Collected data entries
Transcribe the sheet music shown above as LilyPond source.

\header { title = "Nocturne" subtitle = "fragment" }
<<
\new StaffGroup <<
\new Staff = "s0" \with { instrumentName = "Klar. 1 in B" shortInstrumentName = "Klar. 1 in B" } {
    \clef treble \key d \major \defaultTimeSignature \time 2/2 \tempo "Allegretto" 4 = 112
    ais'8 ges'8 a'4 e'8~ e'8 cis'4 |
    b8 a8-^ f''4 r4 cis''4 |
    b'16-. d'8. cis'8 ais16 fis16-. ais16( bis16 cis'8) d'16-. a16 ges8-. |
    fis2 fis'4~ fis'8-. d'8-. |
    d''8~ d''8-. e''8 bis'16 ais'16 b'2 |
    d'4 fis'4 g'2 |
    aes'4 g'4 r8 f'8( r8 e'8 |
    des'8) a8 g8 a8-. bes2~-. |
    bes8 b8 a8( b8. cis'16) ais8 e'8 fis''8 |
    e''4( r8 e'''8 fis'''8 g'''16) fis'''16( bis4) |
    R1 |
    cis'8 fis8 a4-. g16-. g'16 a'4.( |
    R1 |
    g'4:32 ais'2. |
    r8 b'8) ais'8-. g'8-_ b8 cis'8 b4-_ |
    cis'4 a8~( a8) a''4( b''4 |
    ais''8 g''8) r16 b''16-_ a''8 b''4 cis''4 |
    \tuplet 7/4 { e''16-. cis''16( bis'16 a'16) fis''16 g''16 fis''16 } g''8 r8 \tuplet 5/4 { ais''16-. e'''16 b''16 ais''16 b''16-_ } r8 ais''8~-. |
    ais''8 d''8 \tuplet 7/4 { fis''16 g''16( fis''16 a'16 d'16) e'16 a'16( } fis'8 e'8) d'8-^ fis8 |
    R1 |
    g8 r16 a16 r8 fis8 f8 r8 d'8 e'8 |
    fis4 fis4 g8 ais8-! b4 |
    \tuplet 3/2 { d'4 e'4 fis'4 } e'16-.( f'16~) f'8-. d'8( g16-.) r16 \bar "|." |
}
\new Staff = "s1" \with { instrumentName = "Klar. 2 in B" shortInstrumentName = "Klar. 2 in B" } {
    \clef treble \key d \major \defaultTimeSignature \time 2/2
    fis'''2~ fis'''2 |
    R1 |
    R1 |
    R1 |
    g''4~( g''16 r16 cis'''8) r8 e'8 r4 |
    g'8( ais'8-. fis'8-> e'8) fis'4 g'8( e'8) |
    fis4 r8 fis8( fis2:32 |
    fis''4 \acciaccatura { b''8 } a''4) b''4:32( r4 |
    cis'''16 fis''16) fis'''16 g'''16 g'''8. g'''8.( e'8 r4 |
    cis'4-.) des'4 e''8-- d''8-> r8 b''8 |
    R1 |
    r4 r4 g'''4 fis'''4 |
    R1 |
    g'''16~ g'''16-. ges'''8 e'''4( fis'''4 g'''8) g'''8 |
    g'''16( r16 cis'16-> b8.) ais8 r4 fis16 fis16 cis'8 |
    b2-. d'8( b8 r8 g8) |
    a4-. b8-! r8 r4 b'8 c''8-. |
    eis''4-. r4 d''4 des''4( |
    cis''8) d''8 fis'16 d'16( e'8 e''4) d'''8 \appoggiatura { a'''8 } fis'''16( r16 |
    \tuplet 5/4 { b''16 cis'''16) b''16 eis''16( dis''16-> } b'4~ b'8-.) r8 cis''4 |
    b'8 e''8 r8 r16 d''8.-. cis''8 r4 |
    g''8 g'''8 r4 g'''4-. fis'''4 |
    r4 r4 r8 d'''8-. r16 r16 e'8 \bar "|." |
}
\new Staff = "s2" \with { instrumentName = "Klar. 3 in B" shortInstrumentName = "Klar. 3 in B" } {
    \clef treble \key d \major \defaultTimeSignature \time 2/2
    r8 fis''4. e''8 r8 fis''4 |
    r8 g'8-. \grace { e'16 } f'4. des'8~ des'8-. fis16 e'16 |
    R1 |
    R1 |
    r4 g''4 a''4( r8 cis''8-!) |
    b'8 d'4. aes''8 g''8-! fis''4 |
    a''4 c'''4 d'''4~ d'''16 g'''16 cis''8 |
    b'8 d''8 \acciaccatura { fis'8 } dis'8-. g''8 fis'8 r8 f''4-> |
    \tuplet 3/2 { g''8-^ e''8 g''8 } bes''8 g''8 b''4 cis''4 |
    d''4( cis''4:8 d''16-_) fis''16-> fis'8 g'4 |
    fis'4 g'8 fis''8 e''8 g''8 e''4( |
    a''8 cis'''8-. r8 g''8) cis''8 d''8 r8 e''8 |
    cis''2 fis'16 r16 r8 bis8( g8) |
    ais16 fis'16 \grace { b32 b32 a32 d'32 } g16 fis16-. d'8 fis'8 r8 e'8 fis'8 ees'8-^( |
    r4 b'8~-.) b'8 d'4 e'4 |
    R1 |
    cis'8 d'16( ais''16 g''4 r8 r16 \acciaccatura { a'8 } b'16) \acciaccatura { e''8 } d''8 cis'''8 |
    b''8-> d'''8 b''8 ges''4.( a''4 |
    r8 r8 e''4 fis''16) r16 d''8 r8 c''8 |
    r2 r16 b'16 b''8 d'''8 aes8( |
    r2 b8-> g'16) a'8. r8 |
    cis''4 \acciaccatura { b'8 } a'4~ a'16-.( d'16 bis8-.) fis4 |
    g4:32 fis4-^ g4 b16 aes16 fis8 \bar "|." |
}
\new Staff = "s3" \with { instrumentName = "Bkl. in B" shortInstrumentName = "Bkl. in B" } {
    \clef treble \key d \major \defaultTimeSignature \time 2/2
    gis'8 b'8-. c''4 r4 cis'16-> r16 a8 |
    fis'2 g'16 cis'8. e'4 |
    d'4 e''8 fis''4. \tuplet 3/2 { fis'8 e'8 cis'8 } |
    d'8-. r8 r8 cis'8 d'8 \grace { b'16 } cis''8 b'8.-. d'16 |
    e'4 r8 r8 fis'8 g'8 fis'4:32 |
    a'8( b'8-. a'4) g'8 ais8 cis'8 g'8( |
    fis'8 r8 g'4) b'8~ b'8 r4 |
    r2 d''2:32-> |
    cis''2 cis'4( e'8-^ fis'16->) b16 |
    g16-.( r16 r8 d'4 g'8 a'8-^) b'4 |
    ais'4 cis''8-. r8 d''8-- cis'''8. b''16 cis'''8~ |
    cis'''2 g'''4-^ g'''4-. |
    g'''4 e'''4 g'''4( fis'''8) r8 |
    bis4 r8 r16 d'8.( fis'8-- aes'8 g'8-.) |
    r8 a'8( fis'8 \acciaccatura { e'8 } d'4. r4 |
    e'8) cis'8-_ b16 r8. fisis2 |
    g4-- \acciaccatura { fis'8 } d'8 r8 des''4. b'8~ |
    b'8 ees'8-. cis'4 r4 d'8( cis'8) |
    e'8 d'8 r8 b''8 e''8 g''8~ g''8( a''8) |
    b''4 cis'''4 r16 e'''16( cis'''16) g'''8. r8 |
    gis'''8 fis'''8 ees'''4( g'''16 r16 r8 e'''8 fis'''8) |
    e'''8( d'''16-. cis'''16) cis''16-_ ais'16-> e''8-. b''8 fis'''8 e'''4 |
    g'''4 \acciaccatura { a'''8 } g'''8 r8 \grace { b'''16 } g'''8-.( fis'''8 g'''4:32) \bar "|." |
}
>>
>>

▸ **REQUIREMENTS**
Count the lines in the material that contain the string "shortInstrumentName". Give only the number.

▸ **OUTPUT OF THE EXERCISE**
4